(Recorded data)

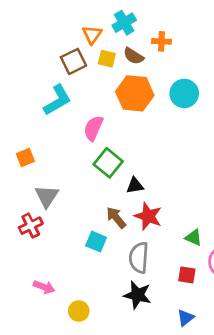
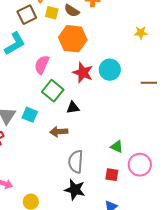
cyan circle: (184, 93) -> (110, 70), moved
red star: (148, 216) -> (83, 73), moved
brown arrow: (116, 218) -> (59, 132), turned -54
cyan square: (96, 242) -> (30, 115), moved

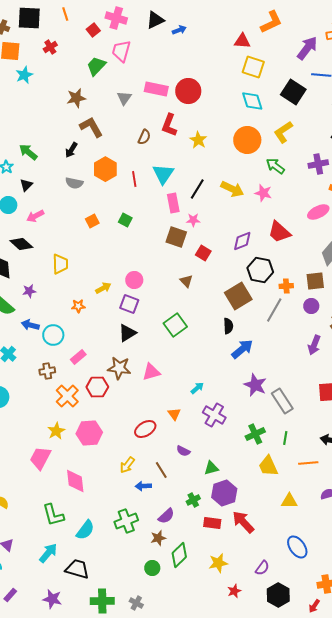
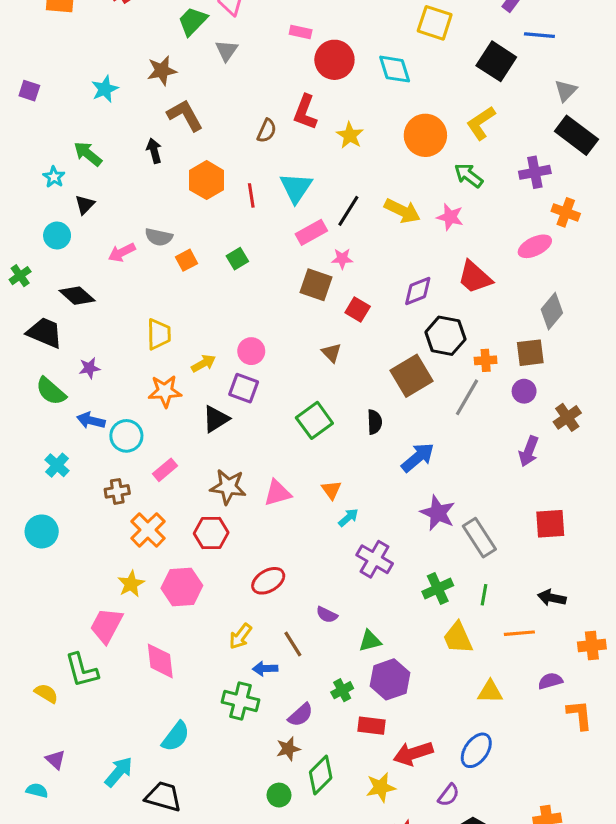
cyan star: (24, 75) -> (105, 89), moved
pink rectangle: (156, 89) -> (301, 32), moved, size x0.6
gray triangle: (124, 98) -> (227, 51), moved
cyan diamond: (252, 101) -> (395, 69), moved
black arrow: (71, 150) -> (154, 151), turned 133
gray semicircle: (74, 183) -> (159, 237), moved
pink rectangle: (173, 203) -> (311, 232), turned 72
pink arrow: (35, 216) -> (122, 252), moved
green square: (125, 220) -> (237, 259), turned 32
yellow trapezoid: (60, 264) -> (159, 334), moved
orange star: (78, 306) -> (165, 391), size x1.5
black semicircle: (228, 326) -> (375, 422), moved
black triangle: (127, 333) -> (216, 419), moved
red hexagon: (97, 387) -> (211, 533), moved
orange triangle: (174, 414) -> (331, 490), moved
green L-shape: (53, 515) -> (82, 670), moved
green cross: (126, 521) -> (240, 701), moved, turned 35
red arrow: (243, 522) -> (413, 753), moved, turned -65
blue ellipse: (297, 547) -> (476, 750), moved, turned 70

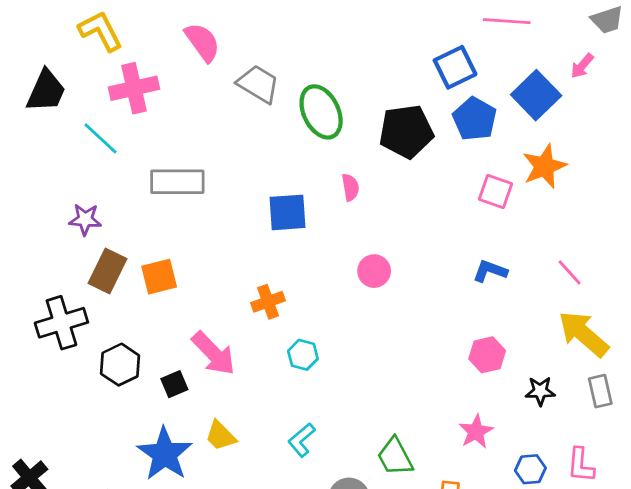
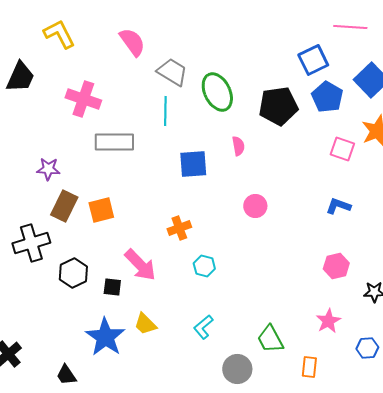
pink cross: (134, 88) -> (83, 99), moved, turned 32
cyan line: (101, 138) -> (165, 111), moved, turned 48
black square: (174, 384) -> (112, 287), turned 30

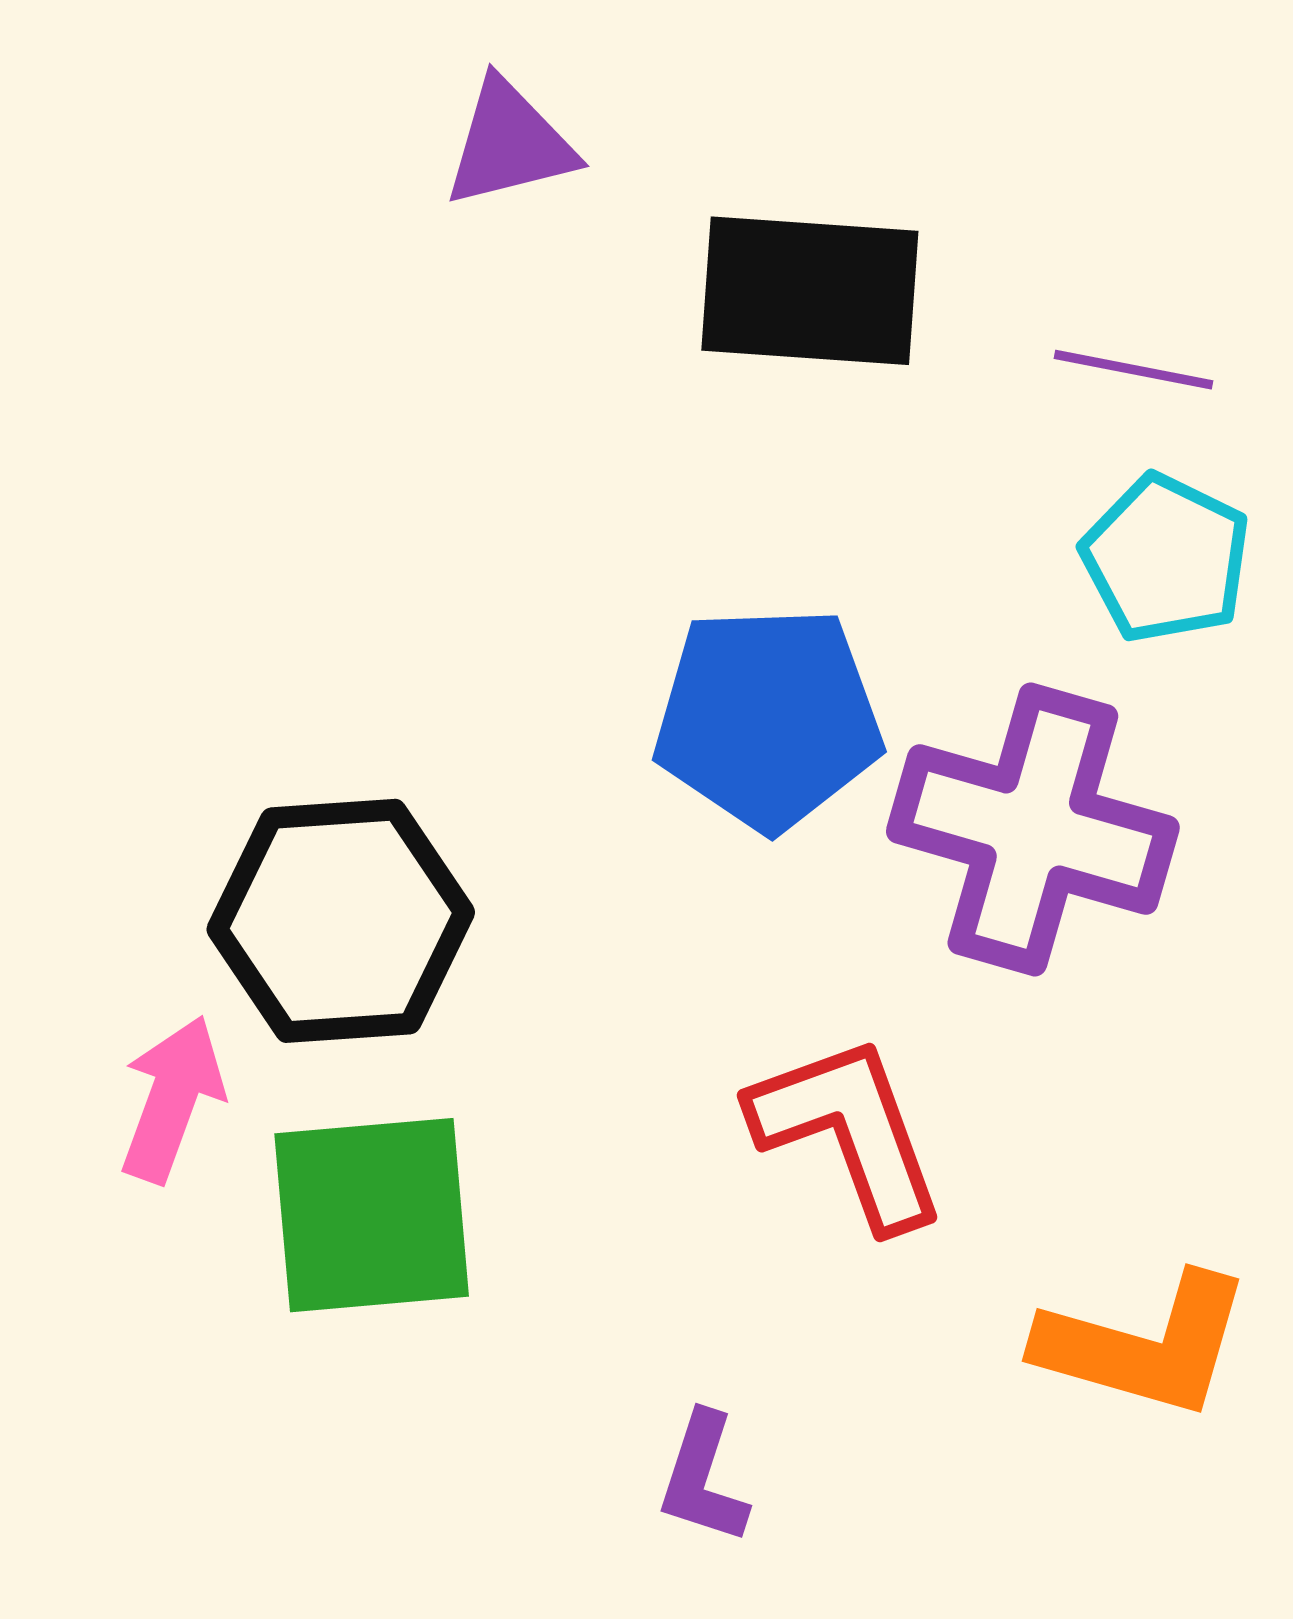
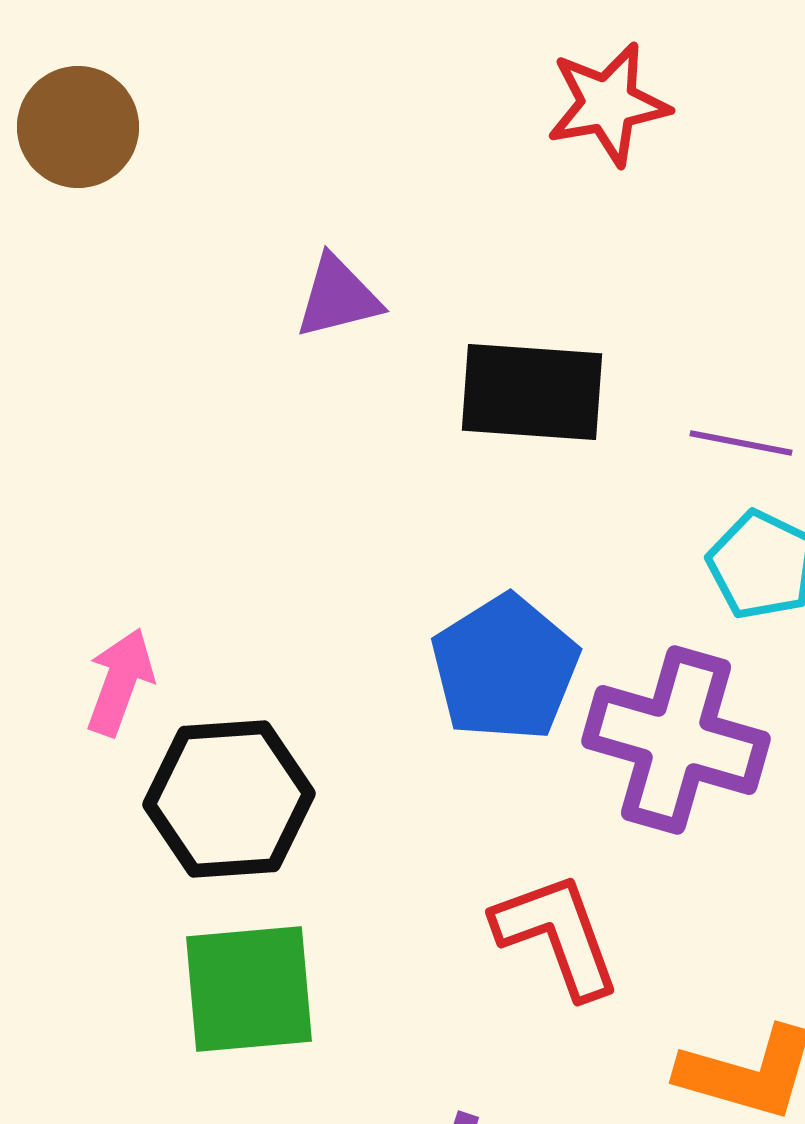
blue pentagon: (768, 718) -> (505, 668), turned -30
pink arrow: (172, 1099) -> (120, 682), moved

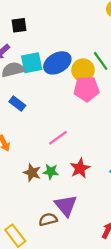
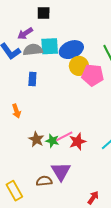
yellow circle: (83, 70) -> (79, 66), moved
blue rectangle: (17, 104) -> (32, 79), turned 48
pink line: (58, 138) -> (64, 136), moved

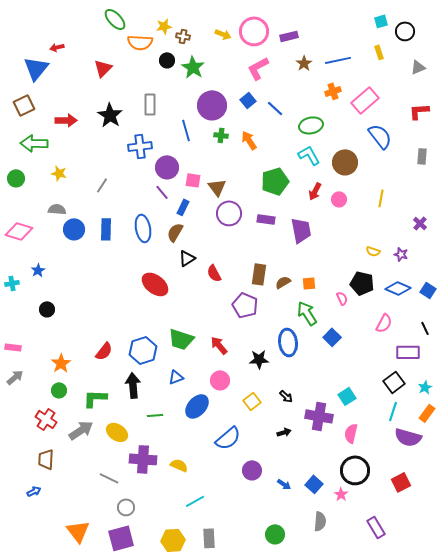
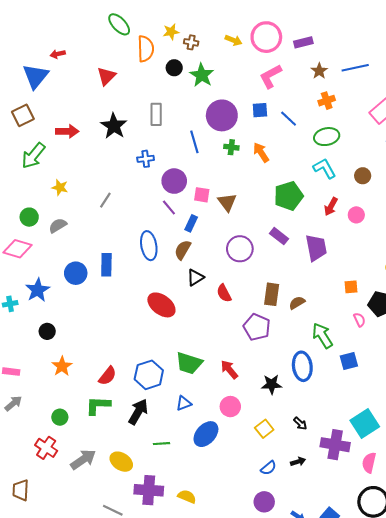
orange semicircle: (140, 42) -> (146, 49), turned -95
orange cross: (333, 91) -> (327, 101), moved
blue square: (248, 100) -> (260, 110), turned 35
green arrow: (34, 143) -> (33, 156), turned -52
blue cross: (140, 146) -> (146, 159), size x0.7
brown circle: (345, 162) -> (363, 176), size x0.6
green circle: (16, 178) -> (29, 217), moved
gray semicircle: (57, 209) -> (58, 226), turned -36
purple circle: (229, 213) -> (240, 249), moved
purple rectangle: (266, 219) -> (279, 236), turned 30
blue circle: (74, 229) -> (76, 273), moved
blue rectangle: (106, 229) -> (106, 265), moved
blue star: (38, 270) -> (38, 290), size x1.6
orange square: (309, 283) -> (351, 287), moved
blue square: (332, 337) -> (349, 361), turned 30
orange star: (61, 363) -> (62, 366), moved
black arrow: (133, 385) -> (138, 412), turned 35
cyan square: (347, 396) -> (365, 423), size x1.5
green L-shape: (95, 398) -> (98, 405), moved
blue semicircle: (228, 438) -> (268, 468), moved, size x0.6
brown trapezoid: (46, 459) -> (21, 490), moved

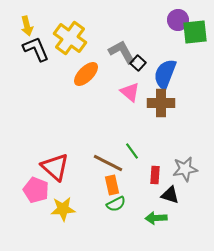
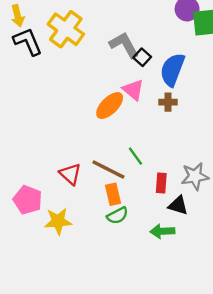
orange ellipse: (86, 74) -> (110, 106), moved
brown cross: (161, 103) -> (168, 102), size x0.6
red triangle: (55, 167) -> (70, 174), moved, size x0.7

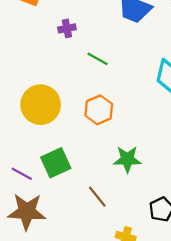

AIM OF THE EXERCISE:
Word for word, set down the lines from the line with "cyan square: (347, 396)" through the last line of the entries, and nothing else; the pictures stay out.

YOUR RESPONSE:
cyan square: (347, 396) -> (365, 423), size x1.5
green L-shape: (95, 398) -> (98, 405), moved
blue semicircle: (228, 438) -> (268, 468), moved, size x0.6
brown trapezoid: (46, 459) -> (21, 490), moved

orange ellipse: (86, 74) -> (110, 106), moved
brown cross: (161, 103) -> (168, 102), size x0.6
red triangle: (55, 167) -> (70, 174), moved, size x0.7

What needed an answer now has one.